-- START Records shown --
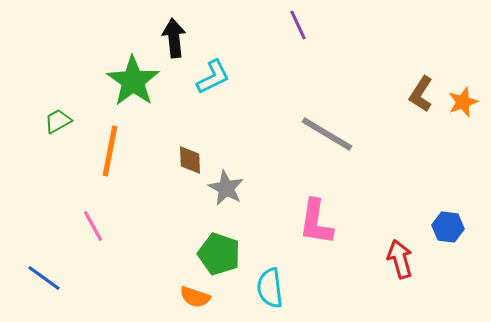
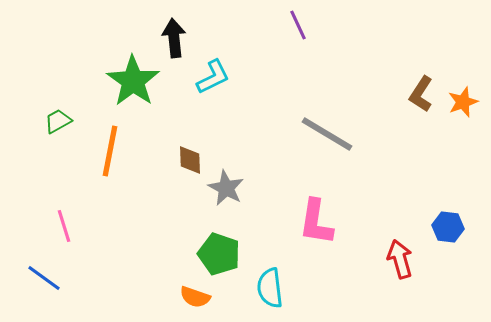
pink line: moved 29 px left; rotated 12 degrees clockwise
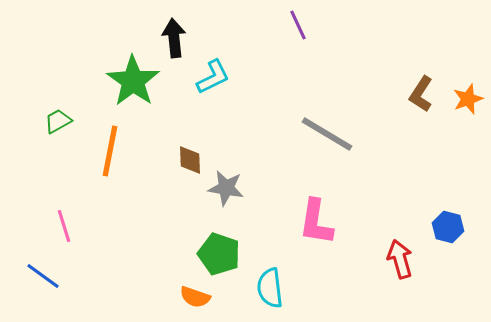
orange star: moved 5 px right, 3 px up
gray star: rotated 18 degrees counterclockwise
blue hexagon: rotated 8 degrees clockwise
blue line: moved 1 px left, 2 px up
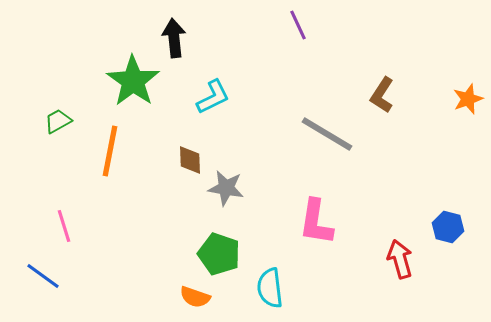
cyan L-shape: moved 20 px down
brown L-shape: moved 39 px left, 1 px down
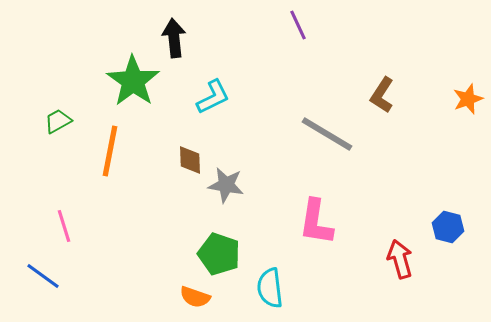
gray star: moved 3 px up
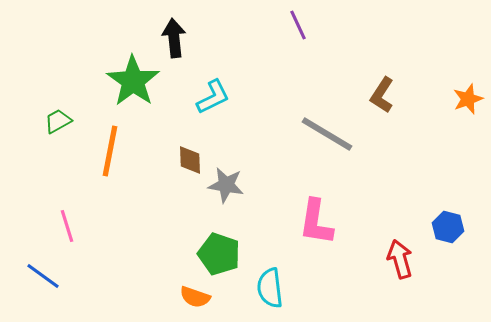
pink line: moved 3 px right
-- END Records shown --
Please write out every line of text from the records above, word for word, leaving out the pictures.

pink line: moved 29 px left; rotated 12 degrees clockwise
orange star: moved 5 px right, 3 px up
gray star: rotated 18 degrees counterclockwise
blue hexagon: rotated 8 degrees clockwise
blue line: moved 1 px left, 2 px up
cyan L-shape: moved 20 px down
brown L-shape: moved 39 px left, 1 px down
gray star: moved 3 px up
pink line: moved 3 px right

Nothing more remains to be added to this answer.